Your job with the data below is to output exactly the lines from the one holding "camera: 10 degrees left, 0 degrees up" down to the one holding "255, 363, 324", both included, and no others.

(Stored data)
Content starts

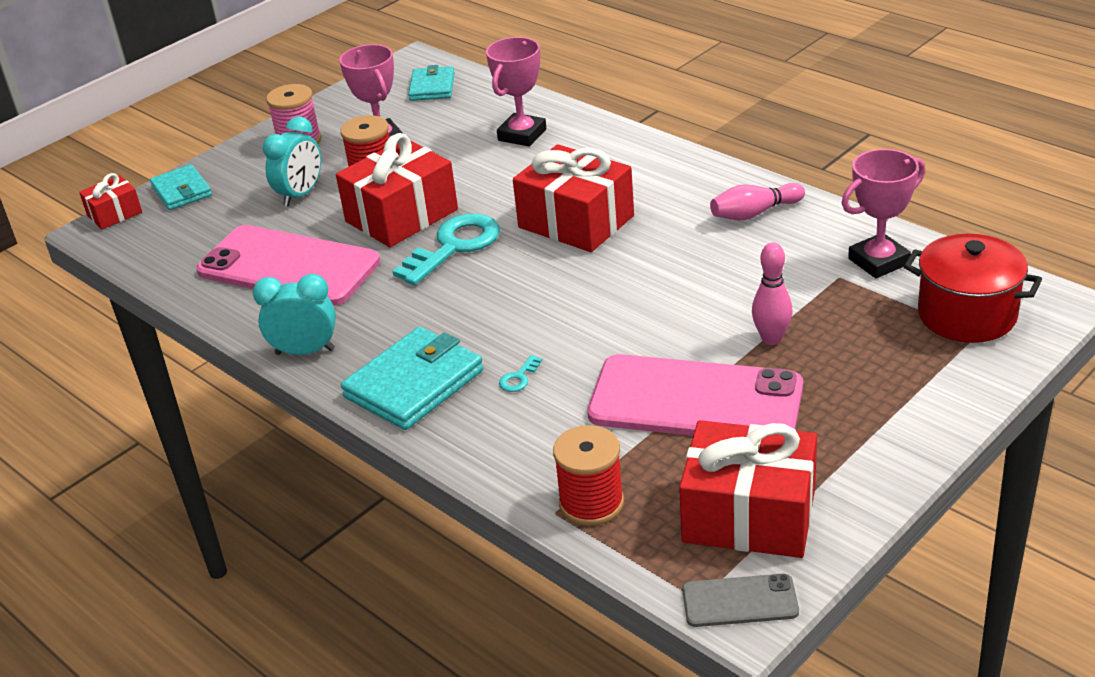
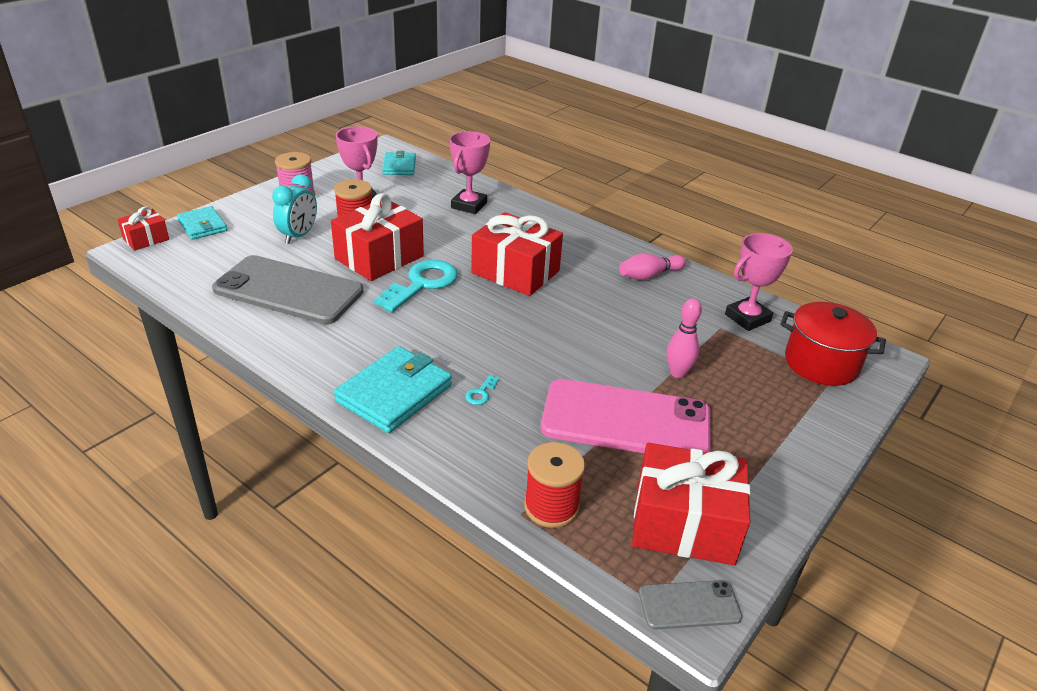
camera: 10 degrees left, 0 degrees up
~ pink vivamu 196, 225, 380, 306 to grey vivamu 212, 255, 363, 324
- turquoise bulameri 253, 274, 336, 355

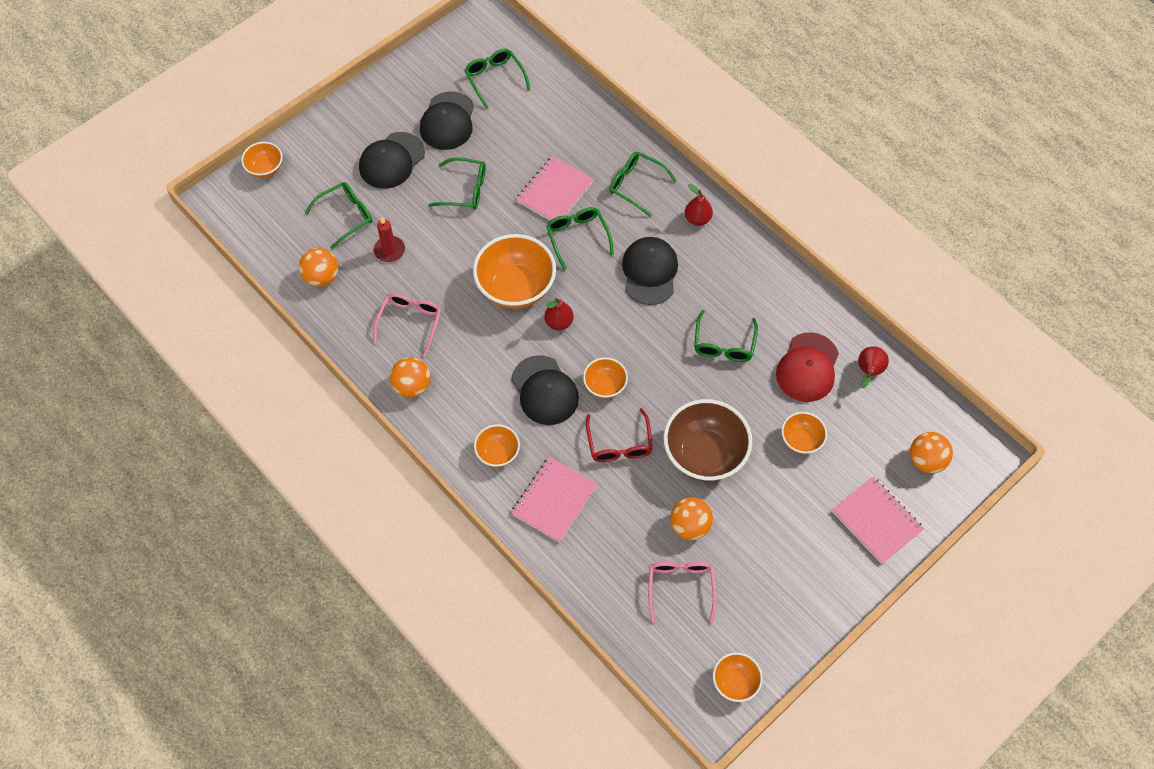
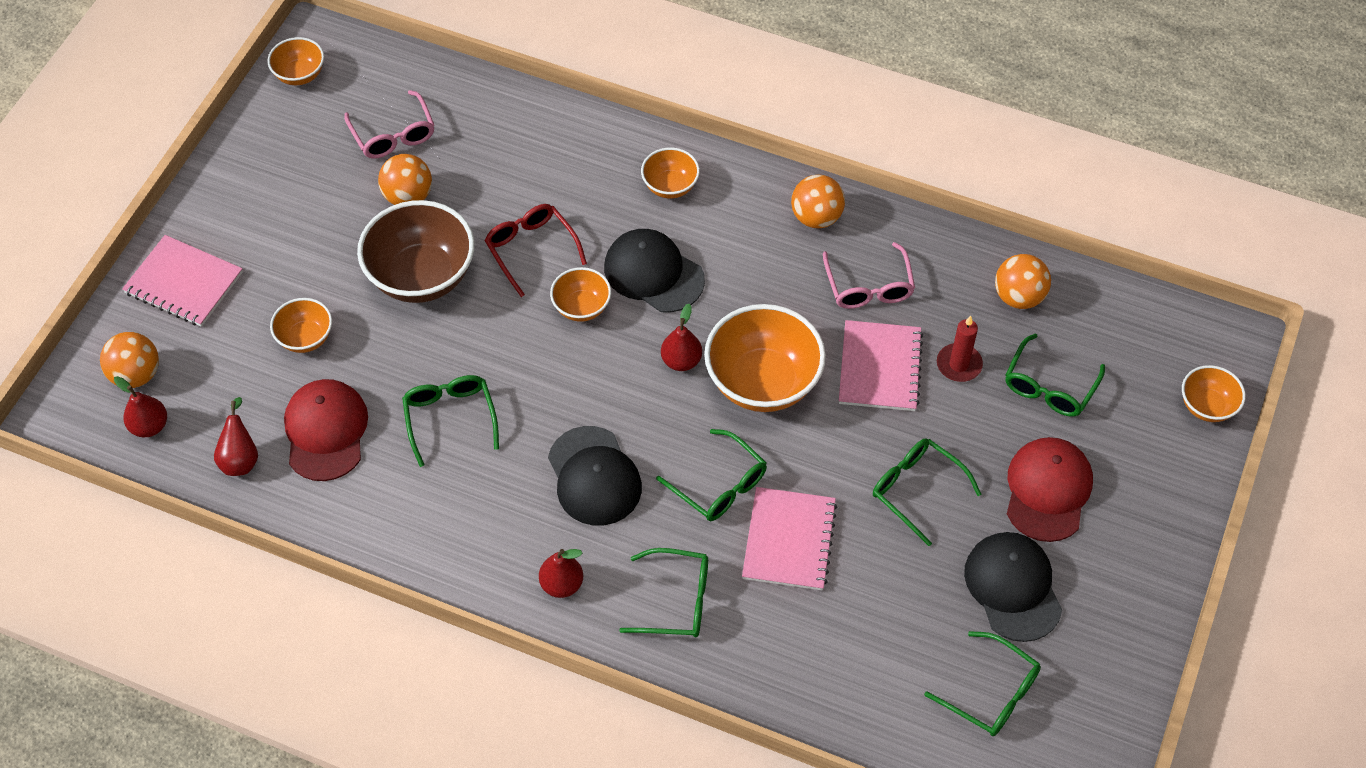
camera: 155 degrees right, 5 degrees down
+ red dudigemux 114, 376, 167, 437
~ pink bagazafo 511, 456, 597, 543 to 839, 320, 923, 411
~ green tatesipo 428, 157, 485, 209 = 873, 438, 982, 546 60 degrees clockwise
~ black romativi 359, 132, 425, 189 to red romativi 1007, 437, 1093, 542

Content ends
Content starts

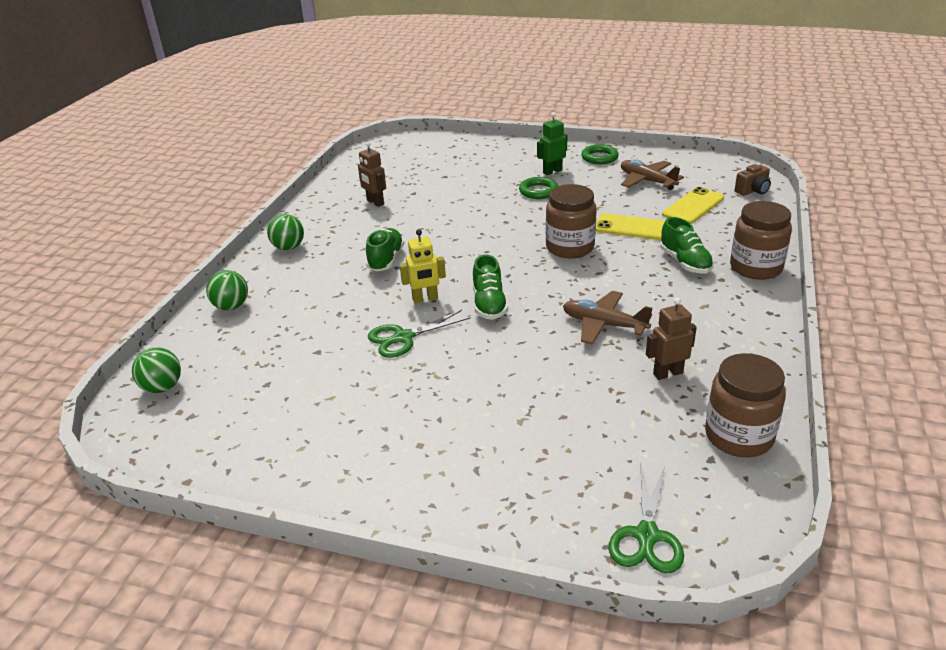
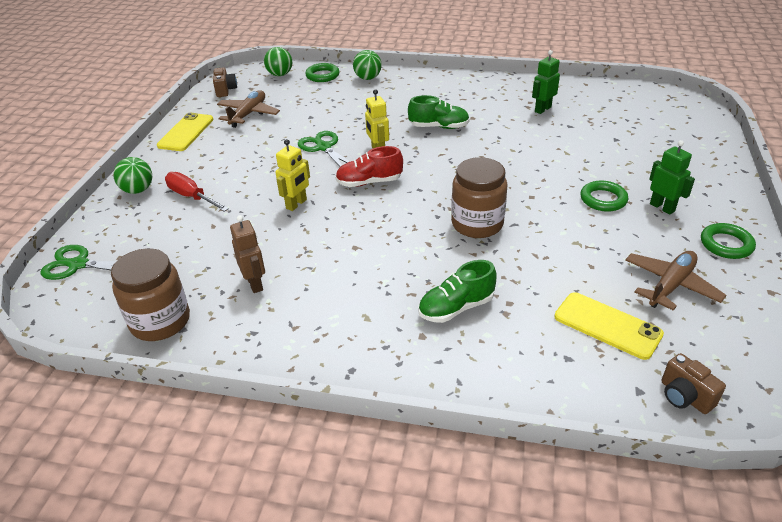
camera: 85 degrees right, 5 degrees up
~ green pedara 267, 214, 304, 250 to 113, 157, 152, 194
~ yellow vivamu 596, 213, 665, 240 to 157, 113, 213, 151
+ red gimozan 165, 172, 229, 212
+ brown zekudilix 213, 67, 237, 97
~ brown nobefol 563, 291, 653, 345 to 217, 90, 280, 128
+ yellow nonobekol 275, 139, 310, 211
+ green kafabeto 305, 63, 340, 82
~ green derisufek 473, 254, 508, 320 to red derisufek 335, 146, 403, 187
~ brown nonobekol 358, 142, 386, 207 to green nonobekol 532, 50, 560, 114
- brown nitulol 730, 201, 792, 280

Content ends

ANSWER SECTION
camera: 10 degrees left, 0 degrees up
~ pink vivamu 196, 225, 380, 306 to grey vivamu 212, 255, 363, 324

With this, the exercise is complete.